Excerpts from a dataset
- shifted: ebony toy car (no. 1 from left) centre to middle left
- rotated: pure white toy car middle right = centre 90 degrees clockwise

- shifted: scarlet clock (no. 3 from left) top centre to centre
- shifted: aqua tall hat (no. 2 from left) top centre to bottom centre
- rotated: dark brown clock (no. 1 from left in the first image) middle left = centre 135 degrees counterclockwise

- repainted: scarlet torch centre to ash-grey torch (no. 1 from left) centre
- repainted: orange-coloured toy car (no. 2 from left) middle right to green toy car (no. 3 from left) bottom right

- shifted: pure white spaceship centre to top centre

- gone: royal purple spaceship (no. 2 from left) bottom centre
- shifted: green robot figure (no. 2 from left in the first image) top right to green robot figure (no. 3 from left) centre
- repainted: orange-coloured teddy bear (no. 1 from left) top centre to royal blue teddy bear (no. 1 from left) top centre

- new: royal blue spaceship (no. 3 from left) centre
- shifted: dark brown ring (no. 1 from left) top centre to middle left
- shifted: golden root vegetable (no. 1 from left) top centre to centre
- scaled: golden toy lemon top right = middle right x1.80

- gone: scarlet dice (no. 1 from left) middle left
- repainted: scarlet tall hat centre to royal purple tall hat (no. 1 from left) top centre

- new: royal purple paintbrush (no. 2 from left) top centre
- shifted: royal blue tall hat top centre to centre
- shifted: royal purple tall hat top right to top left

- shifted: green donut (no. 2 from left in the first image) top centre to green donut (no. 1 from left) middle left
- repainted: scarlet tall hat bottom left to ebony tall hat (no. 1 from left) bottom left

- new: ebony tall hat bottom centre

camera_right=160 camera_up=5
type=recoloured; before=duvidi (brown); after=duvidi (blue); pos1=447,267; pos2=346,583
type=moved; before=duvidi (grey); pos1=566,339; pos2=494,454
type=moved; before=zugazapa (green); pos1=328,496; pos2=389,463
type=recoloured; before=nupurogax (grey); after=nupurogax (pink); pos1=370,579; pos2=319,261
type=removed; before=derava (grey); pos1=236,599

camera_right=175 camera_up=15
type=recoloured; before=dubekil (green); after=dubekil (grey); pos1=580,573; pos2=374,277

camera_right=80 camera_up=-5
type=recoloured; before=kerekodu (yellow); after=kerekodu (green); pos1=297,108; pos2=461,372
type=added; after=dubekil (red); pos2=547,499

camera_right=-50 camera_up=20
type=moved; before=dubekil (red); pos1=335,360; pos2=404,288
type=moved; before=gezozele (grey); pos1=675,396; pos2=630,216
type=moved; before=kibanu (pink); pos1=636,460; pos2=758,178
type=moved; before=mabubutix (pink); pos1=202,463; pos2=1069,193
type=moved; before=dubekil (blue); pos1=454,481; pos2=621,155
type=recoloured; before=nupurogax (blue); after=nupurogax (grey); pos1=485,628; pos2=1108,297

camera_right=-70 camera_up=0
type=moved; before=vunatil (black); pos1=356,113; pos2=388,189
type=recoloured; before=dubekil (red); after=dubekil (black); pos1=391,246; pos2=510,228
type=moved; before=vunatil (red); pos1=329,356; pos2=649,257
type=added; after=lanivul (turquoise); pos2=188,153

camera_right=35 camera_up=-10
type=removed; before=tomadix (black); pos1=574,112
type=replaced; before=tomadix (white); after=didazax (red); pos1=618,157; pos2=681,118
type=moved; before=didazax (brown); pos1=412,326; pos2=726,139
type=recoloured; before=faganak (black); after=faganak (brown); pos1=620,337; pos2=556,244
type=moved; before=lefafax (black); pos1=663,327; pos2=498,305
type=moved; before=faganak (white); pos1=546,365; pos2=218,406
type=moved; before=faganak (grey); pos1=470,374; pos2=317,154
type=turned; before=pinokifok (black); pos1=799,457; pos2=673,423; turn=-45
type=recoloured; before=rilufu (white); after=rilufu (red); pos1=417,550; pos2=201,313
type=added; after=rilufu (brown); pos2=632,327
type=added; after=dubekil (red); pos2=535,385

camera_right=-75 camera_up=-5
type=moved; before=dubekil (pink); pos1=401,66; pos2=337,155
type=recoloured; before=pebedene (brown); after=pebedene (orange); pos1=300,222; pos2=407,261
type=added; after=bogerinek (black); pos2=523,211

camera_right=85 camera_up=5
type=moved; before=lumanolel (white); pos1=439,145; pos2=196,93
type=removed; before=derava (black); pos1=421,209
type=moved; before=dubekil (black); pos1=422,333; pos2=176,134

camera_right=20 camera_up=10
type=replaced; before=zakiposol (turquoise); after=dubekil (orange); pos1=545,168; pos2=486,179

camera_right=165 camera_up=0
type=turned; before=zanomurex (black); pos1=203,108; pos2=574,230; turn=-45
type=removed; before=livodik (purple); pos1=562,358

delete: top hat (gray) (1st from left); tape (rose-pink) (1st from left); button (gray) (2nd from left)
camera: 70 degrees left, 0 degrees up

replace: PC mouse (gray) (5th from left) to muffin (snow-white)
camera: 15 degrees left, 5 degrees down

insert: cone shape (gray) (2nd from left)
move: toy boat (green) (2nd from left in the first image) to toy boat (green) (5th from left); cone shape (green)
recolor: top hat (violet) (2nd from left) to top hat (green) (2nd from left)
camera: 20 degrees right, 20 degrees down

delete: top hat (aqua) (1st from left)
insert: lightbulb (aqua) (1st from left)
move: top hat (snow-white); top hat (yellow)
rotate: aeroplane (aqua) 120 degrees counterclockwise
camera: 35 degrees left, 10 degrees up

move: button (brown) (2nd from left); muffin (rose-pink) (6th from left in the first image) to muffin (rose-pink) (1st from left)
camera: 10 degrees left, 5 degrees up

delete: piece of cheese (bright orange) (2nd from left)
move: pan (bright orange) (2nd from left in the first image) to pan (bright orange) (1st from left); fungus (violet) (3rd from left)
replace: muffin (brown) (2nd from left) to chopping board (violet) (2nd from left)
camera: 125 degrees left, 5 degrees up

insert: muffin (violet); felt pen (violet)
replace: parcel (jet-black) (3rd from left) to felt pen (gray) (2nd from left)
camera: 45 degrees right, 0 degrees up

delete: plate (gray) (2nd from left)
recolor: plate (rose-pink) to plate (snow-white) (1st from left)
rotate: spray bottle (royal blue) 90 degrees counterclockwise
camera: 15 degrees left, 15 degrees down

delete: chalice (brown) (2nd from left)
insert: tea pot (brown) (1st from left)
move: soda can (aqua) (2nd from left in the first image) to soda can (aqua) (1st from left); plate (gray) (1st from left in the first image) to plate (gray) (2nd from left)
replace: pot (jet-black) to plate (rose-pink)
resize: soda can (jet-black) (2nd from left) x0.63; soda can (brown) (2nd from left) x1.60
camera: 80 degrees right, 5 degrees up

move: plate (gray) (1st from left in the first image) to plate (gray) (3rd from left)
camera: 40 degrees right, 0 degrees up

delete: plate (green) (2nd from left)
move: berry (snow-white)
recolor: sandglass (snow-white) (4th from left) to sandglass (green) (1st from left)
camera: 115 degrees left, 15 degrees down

- Work instructions:
Only the lines above starting with the one with "type=moved; before=duvidi (grey);" and going through the one with "type=recoloured; before=nupurogax (grey);" are to be copied, word for word and with both ends kept.

- Output of the task:
type=moved; before=duvidi (grey); pos1=566,339; pos2=494,454
type=moved; before=zugazapa (green); pos1=328,496; pos2=389,463
type=recoloured; before=nupurogax (grey); after=nupurogax (pink); pos1=370,579; pos2=319,261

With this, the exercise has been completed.